Report how many lines in the data include "green", with the number as the only reply.
+ + + +
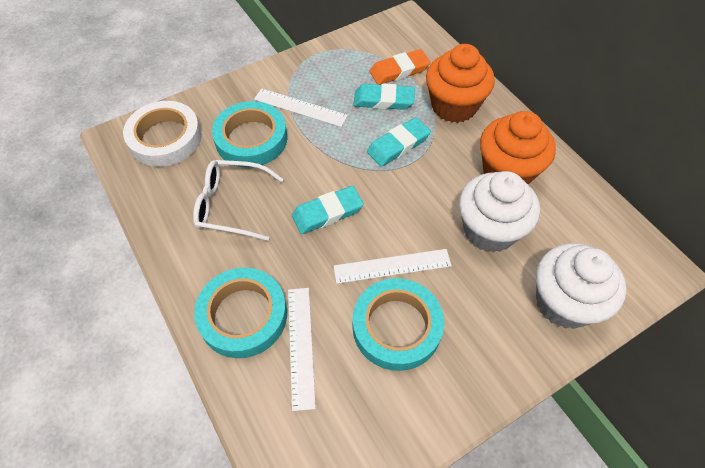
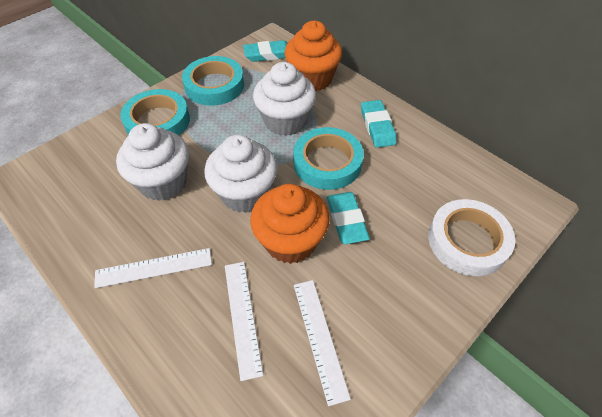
orange eraser: 1 -> 0
white cupcake: 2 -> 3
white glasses: 1 -> 0

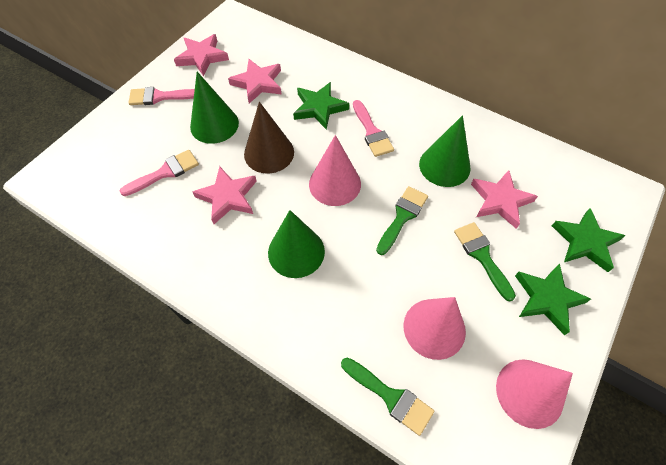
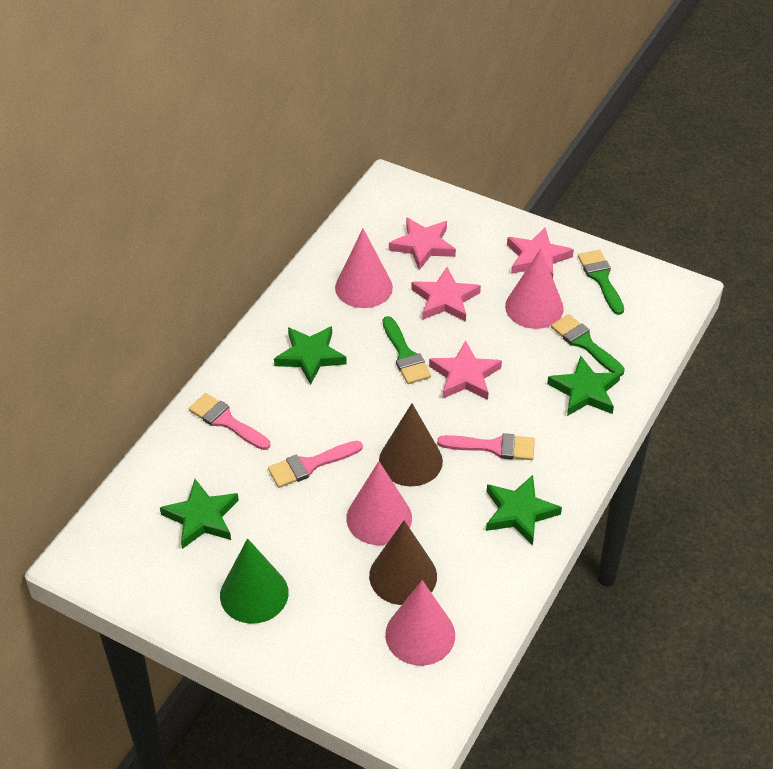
brown cone: 1 -> 2
green cone: 3 -> 1
green star: 3 -> 4
pink cone: 3 -> 4

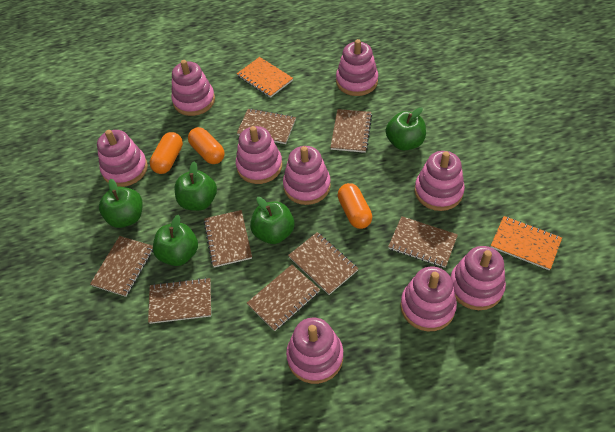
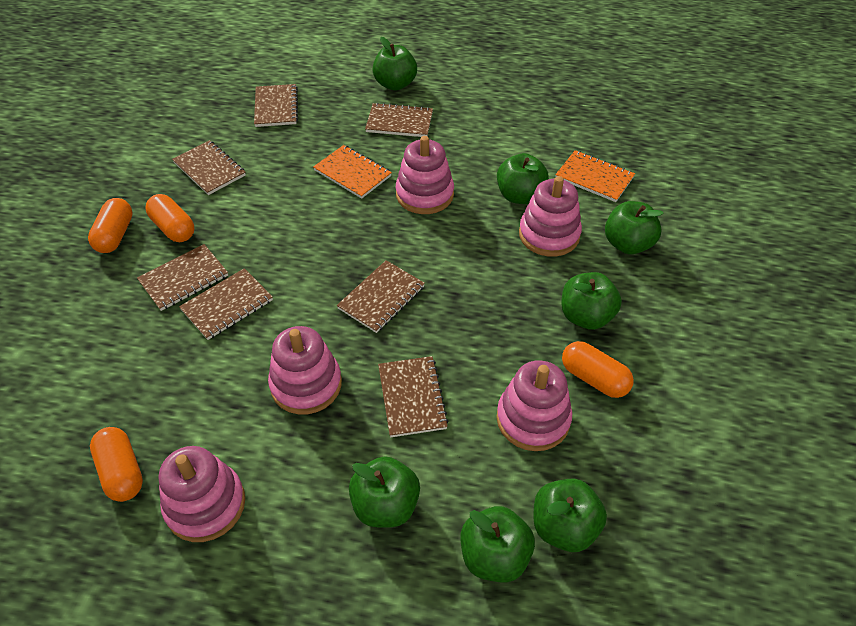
brown notebook: 8 -> 7
green apple: 5 -> 7
orange capsule: 3 -> 4
pink stacking toy: 9 -> 5

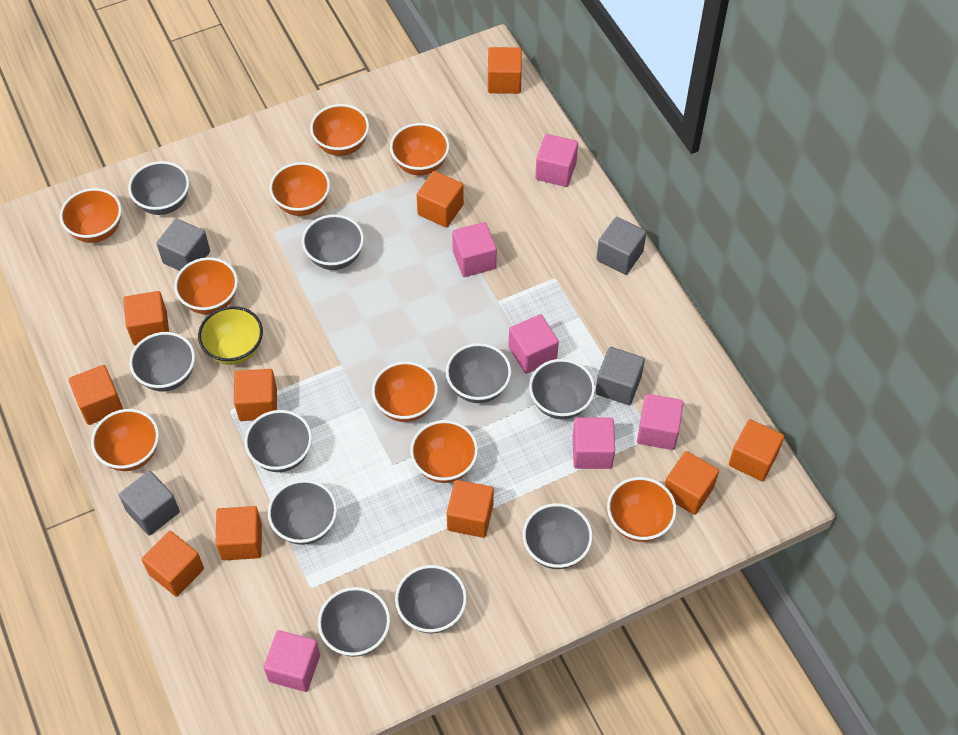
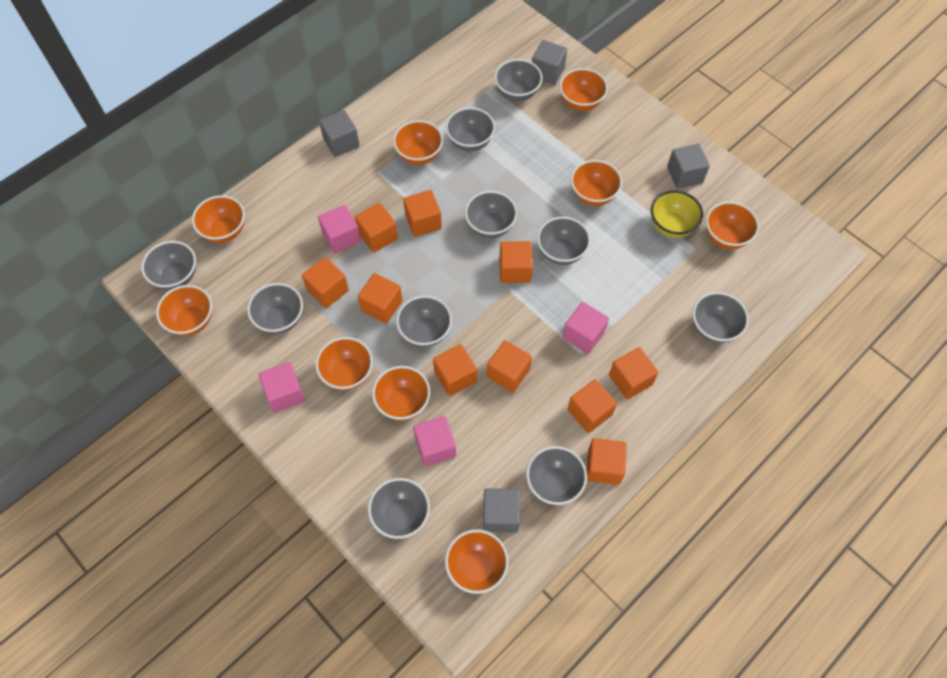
pink cube: 6 -> 4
+ + + +
TASK ANSWER> 3